# ABOUT THIS EXERCISE
Send each entry back exactly as given, pictures excluded.

(Difference listings)
-- -- --

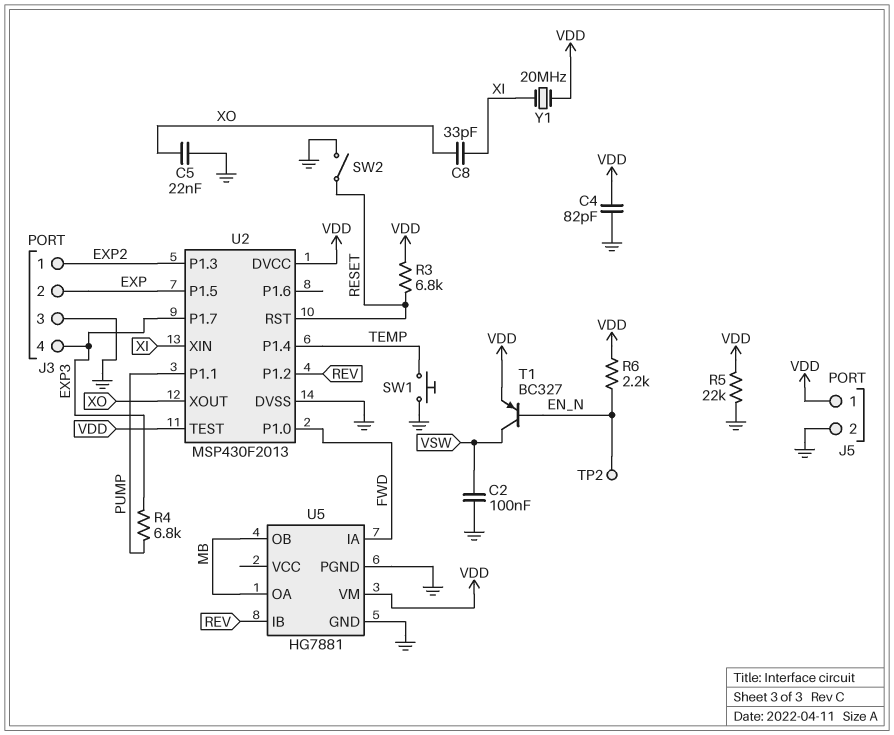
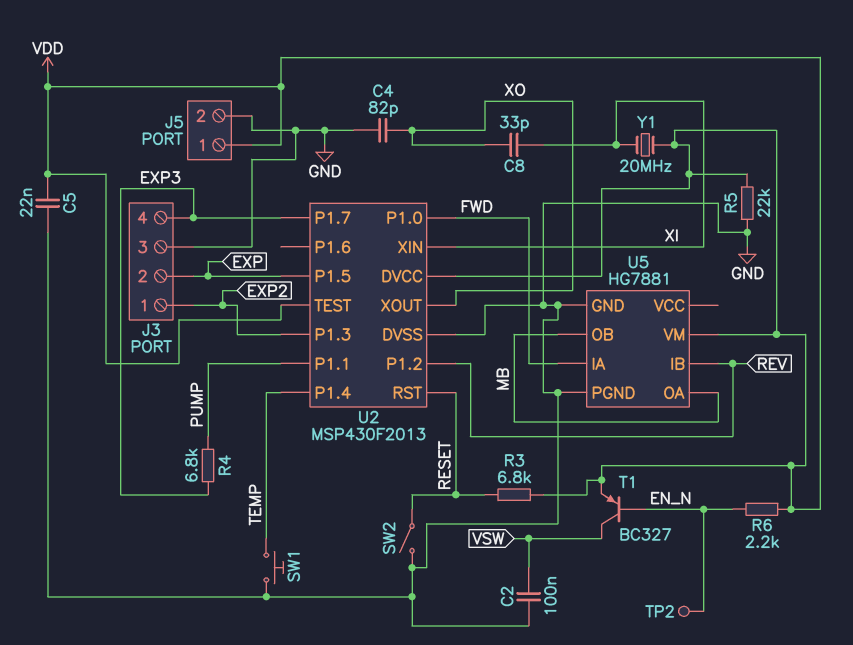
C4: 82pF (GND, VDD) -> 82pF (GND, XO)
C5: 22nF (GND, XO) -> 22nF (GND, VDD)

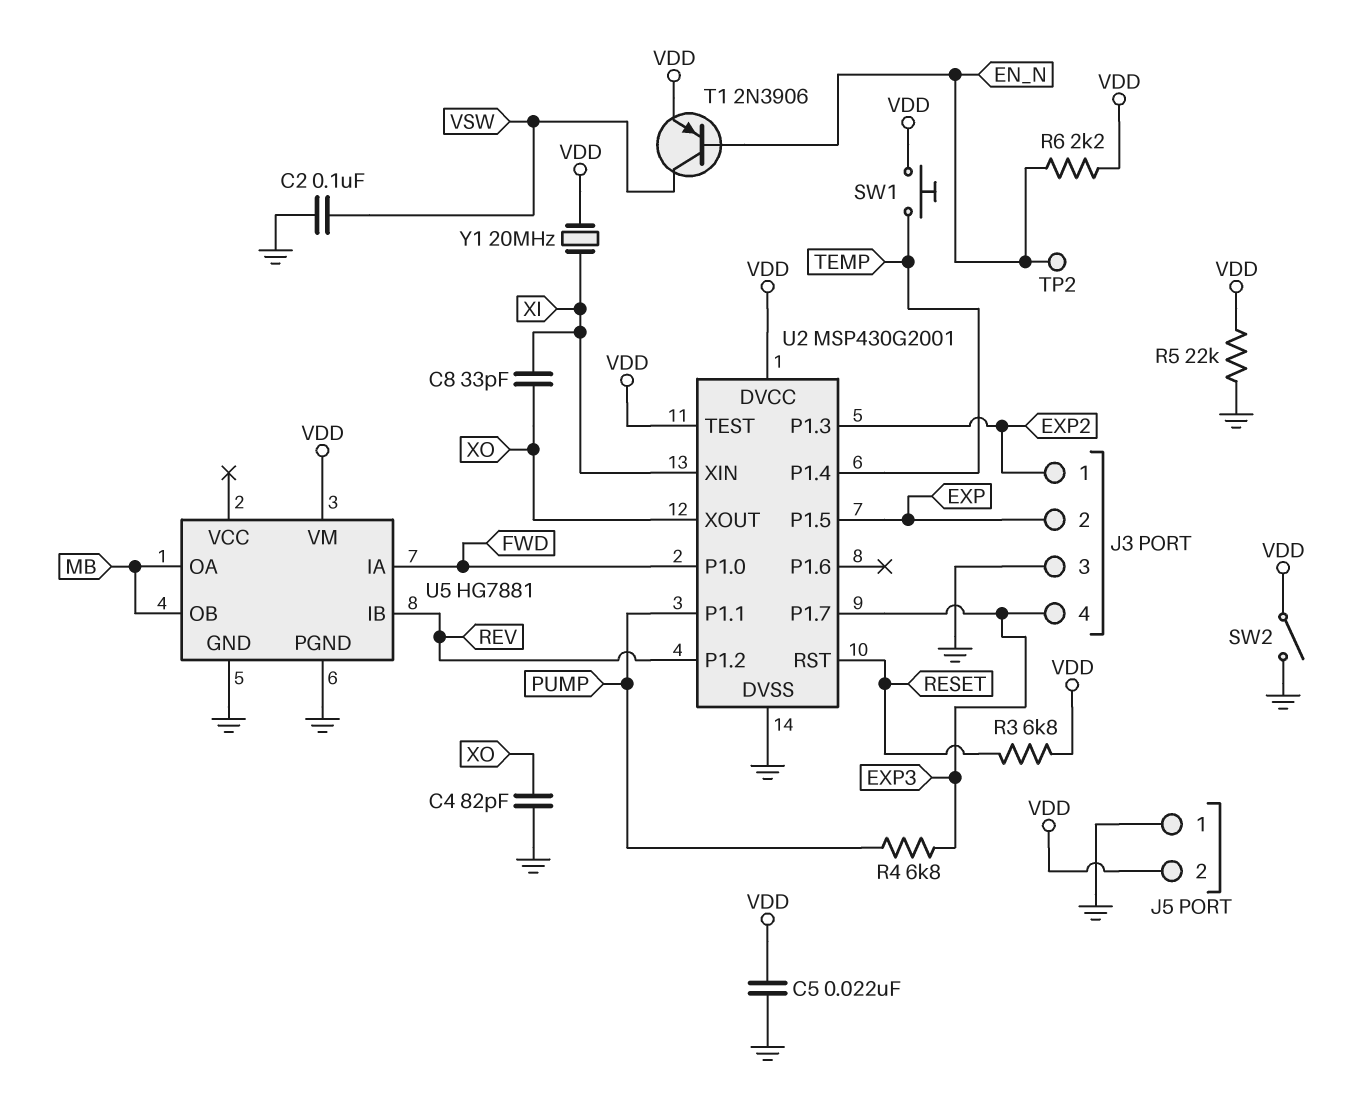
J5 pin 1: VDD -> GND
J5 pin 2: GND -> VDD
SW1: button (GND, TEMP) -> button (TEMP, VDD)
SW2: switch (GND, RESET) -> switch (GND, VDD)
T1: PNP BC327 (B EN_N, C VSW, E VDD) -> PNP 2N3906 (B EN_N, C VSW, E VDD)
U2: MSP430F2013 -> MSP430G2001

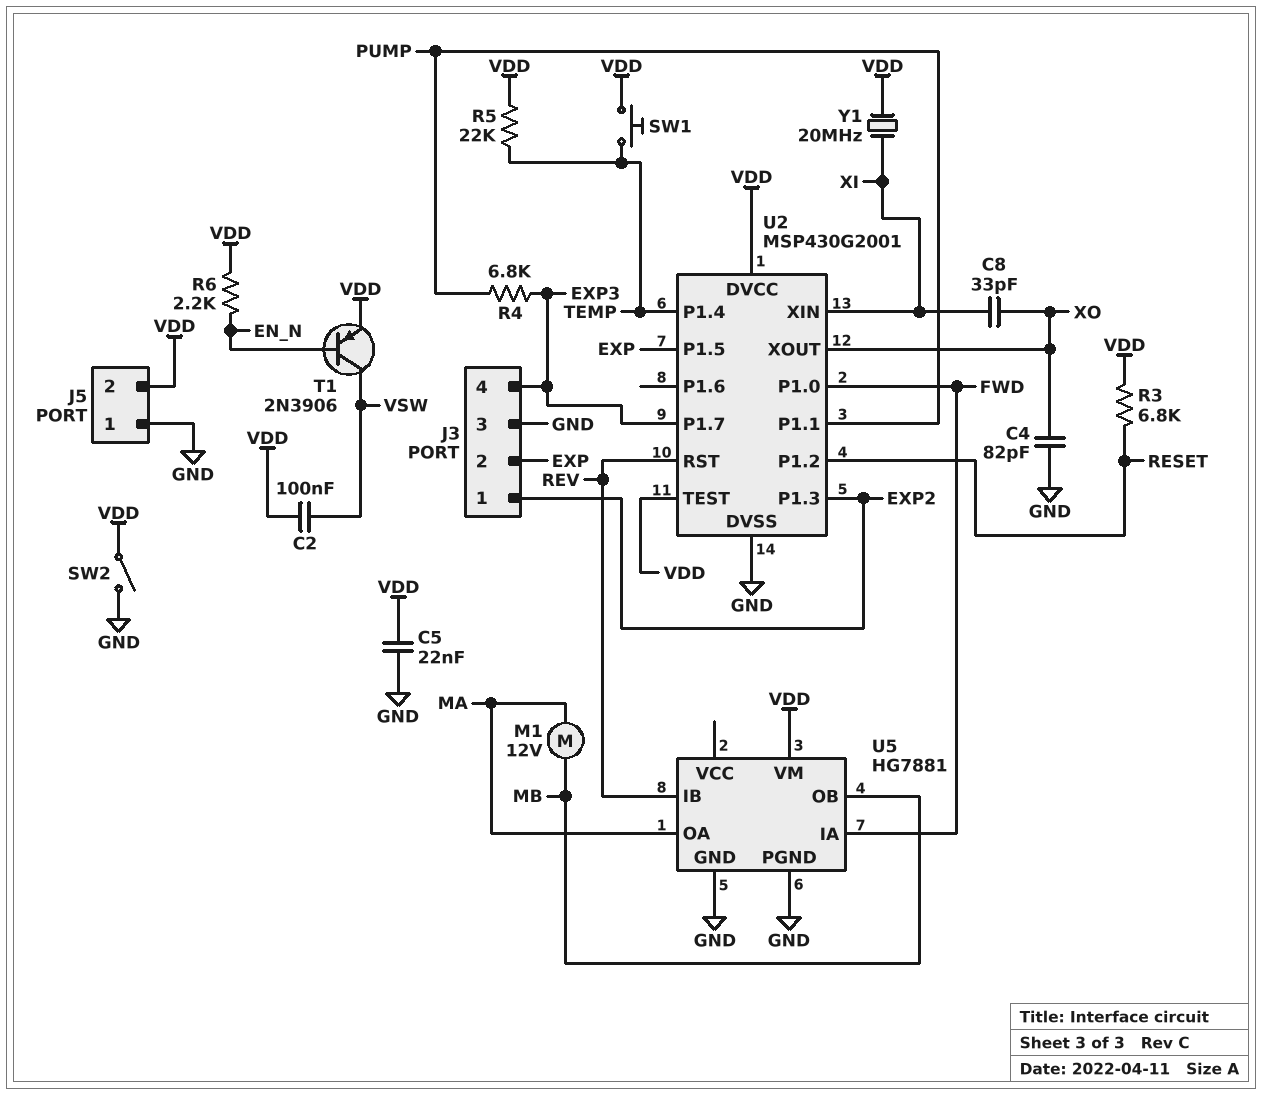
C2: 100nF (GND, VSW) -> 100nF (VDD, VSW)
M1: none -> motor 12V (MA, MB)
R5: 22k (GND, VDD) -> 22k (TEMP, VDD)
TP2: test point (EN_N) -> none
U2 pin P1.2: REV -> RESET
U2 pin RST: RESET -> REV
U5 pin OA: MB -> MA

-- -- --

# FINISHED EXERCISE
C4: 82pF (GND, VDD) -> 82pF (GND, XO)
C5: 22nF (GND, XO) -> 22nF (GND, VDD)

J5 pin 1: VDD -> GND
J5 pin 2: GND -> VDD
SW1: button (GND, TEMP) -> button (TEMP, VDD)
SW2: switch (GND, RESET) -> switch (GND, VDD)
T1: PNP BC327 (B EN_N, C VSW, E VDD) -> PNP 2N3906 (B EN_N, C VSW, E VDD)
U2: MSP430F2013 -> MSP430G2001

C2: 100nF (GND, VSW) -> 100nF (VDD, VSW)
M1: none -> motor 12V (MA, MB)
R5: 22k (GND, VDD) -> 22k (TEMP, VDD)
TP2: test point (EN_N) -> none
U2 pin P1.2: REV -> RESET
U2 pin RST: RESET -> REV
U5 pin OA: MB -> MA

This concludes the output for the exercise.